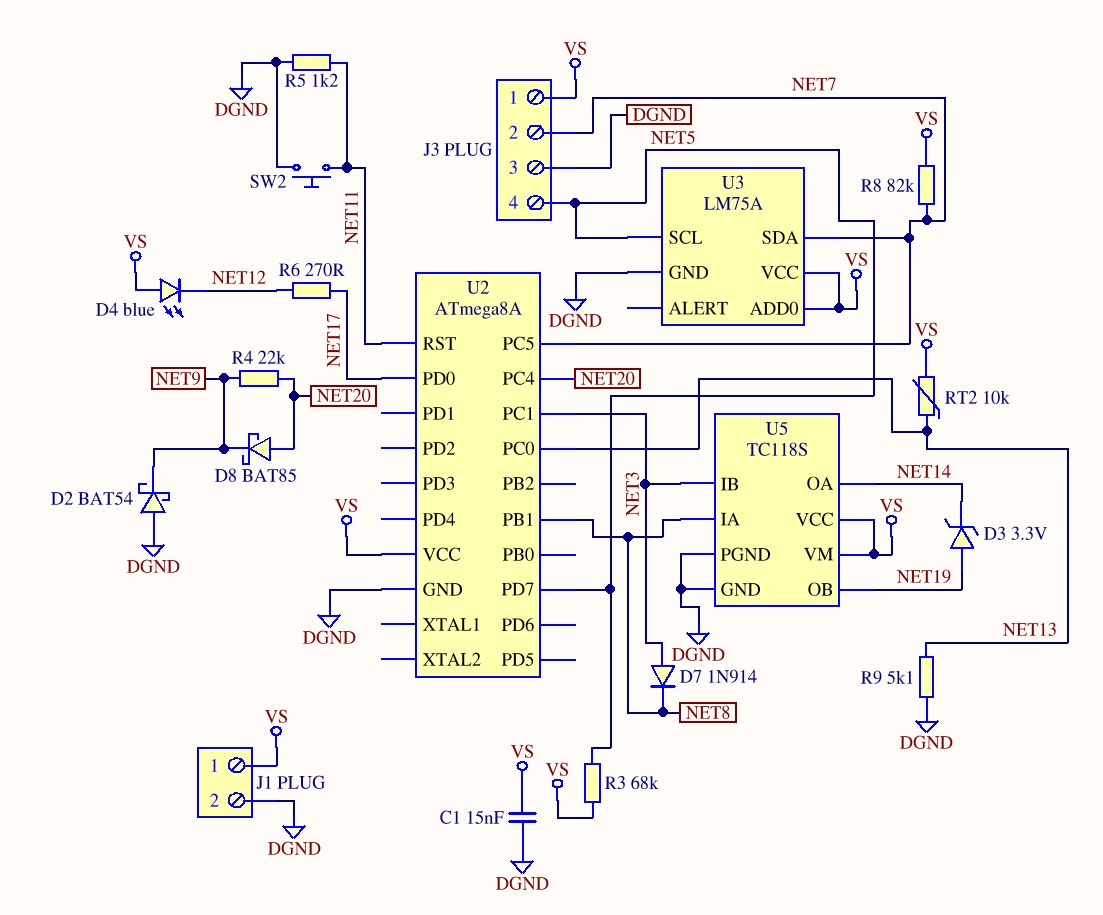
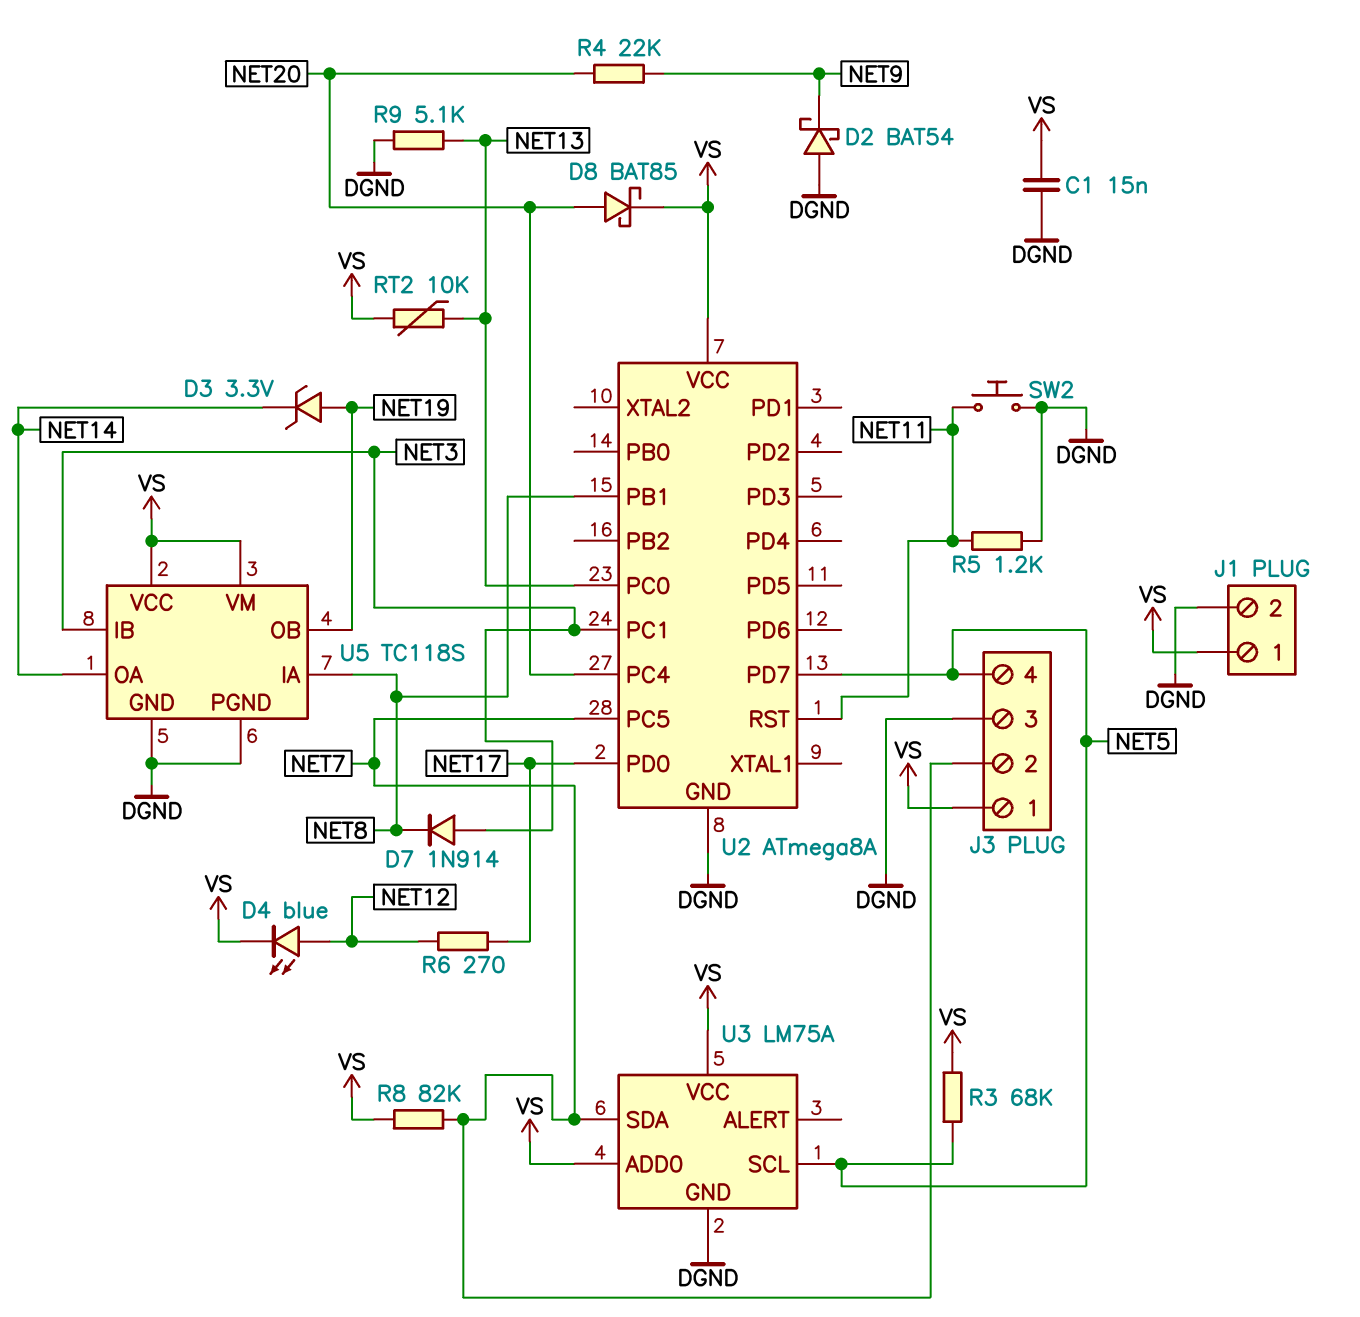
D4: LED blue (A VS, K NET12) -> LED blue (A NET12, K VS)
D8: schottky BAT85 (A NET20, K NET9) -> schottky BAT85 (A NET20, K VS)

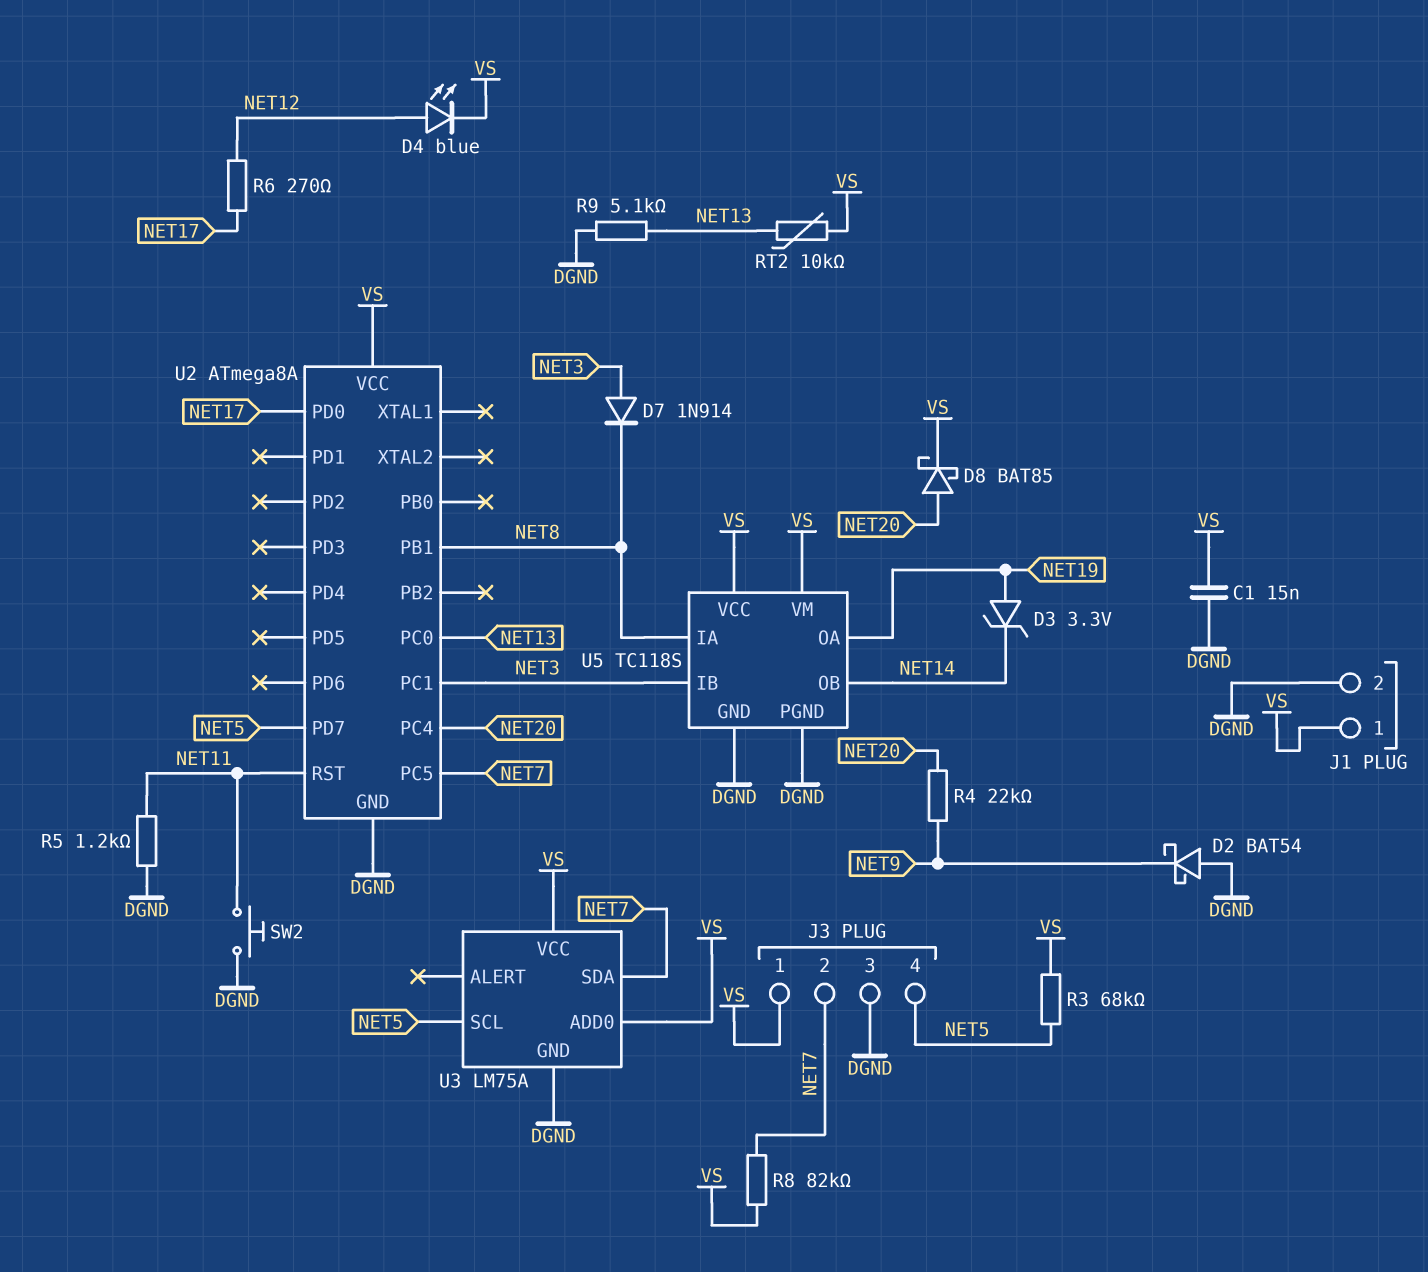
U5 pin OA: NET14 -> NET19
U5 pin OB: NET19 -> NET14

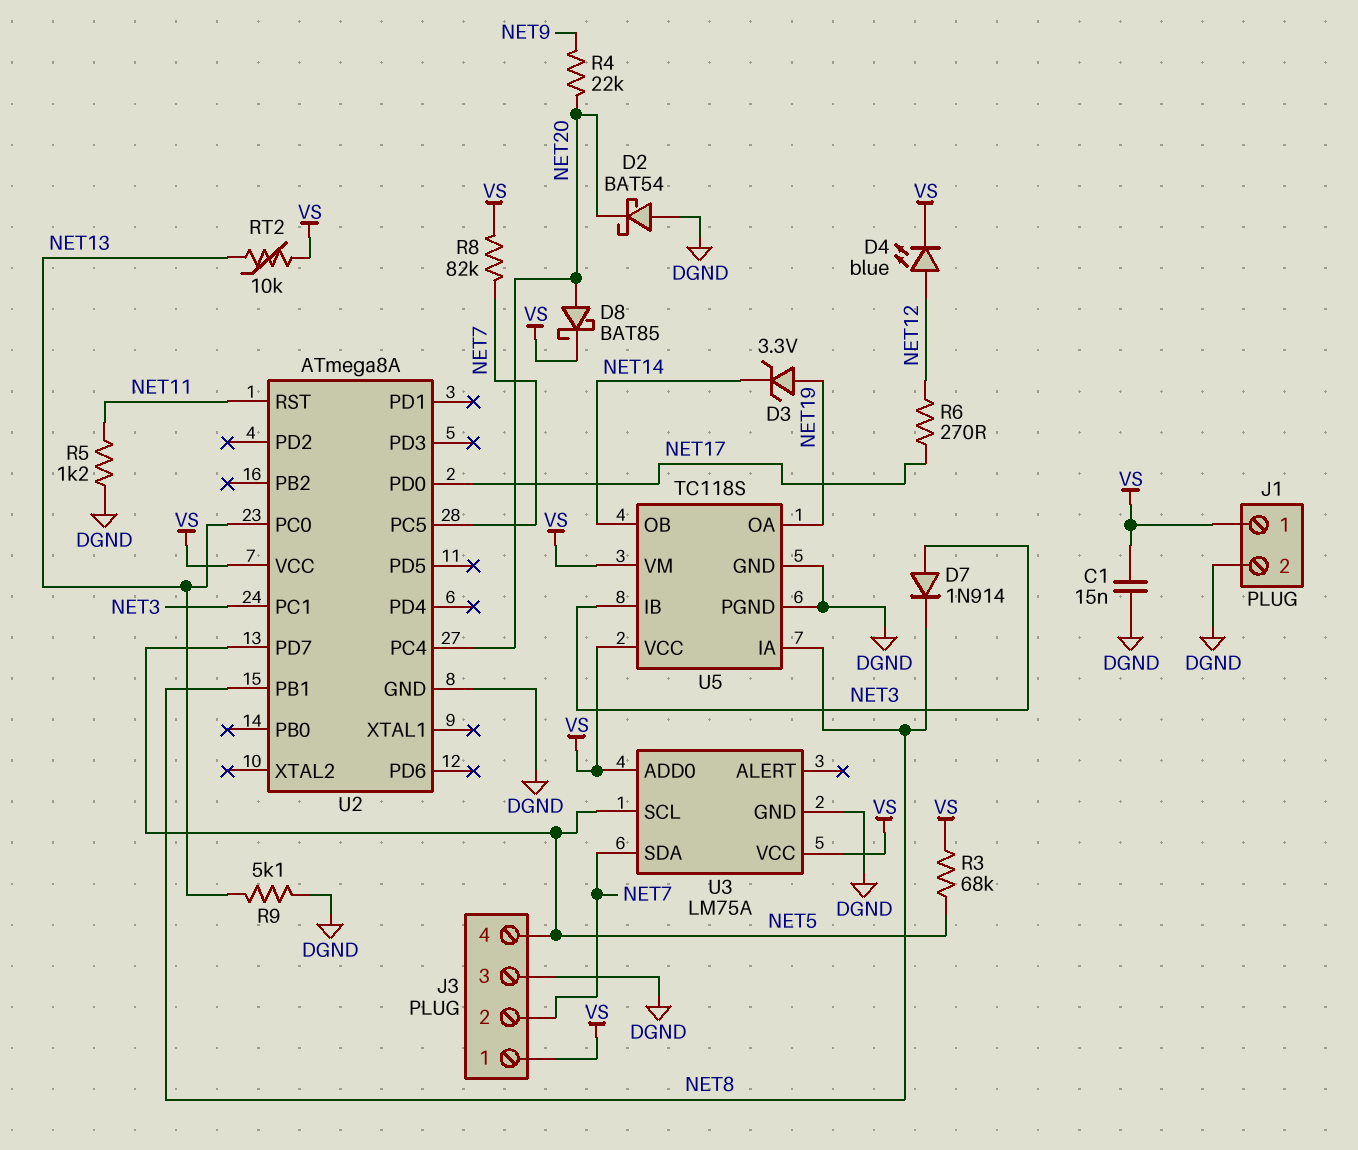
D2: schottky BAT54 (A DGND, K NET9) -> schottky BAT54 (A DGND, K NET20)
SW2: button (DGND, NET11) -> none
========
* Task goal
Repeat each line above exactly as it reads, omitting any pictures.

* Answer section
D4: LED blue (A VS, K NET12) -> LED blue (A NET12, K VS)
D8: schottky BAT85 (A NET20, K NET9) -> schottky BAT85 (A NET20, K VS)

U5 pin OA: NET14 -> NET19
U5 pin OB: NET19 -> NET14

D2: schottky BAT54 (A DGND, K NET9) -> schottky BAT54 (A DGND, K NET20)
SW2: button (DGND, NET11) -> none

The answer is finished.